Content starts
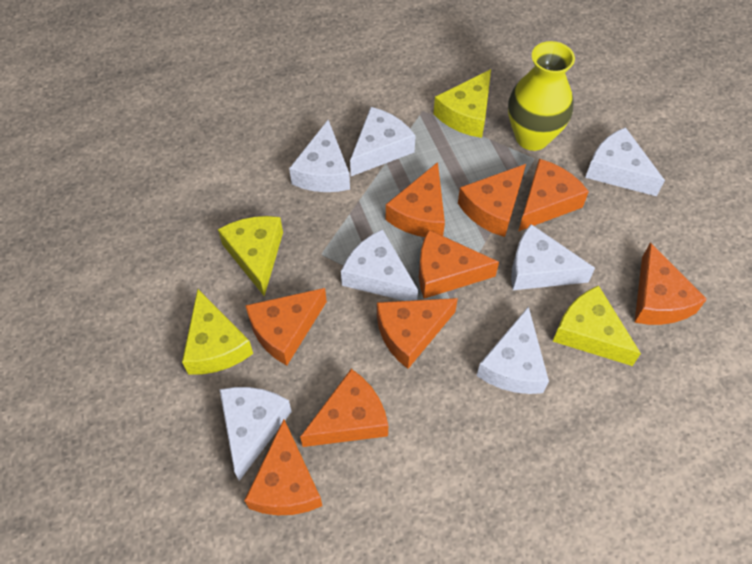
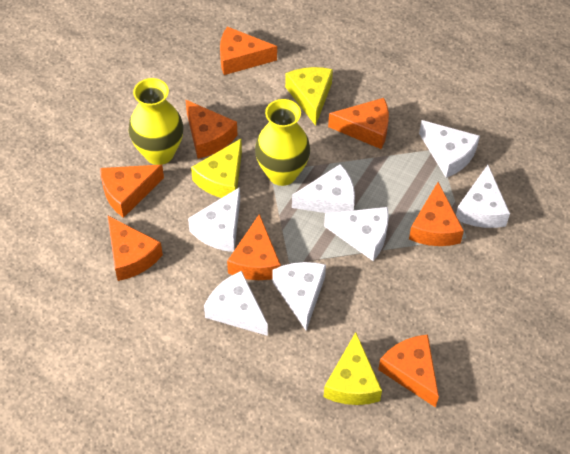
orange cheese: 9 -> 8
yellow cheese: 4 -> 3
yellow vase: 1 -> 2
Content ends
# WORK REQUIRED:
Could you copy the listing above exactly, without its pictures?

# RESPONSE:
orange cheese: 9 -> 8
yellow cheese: 4 -> 3
yellow vase: 1 -> 2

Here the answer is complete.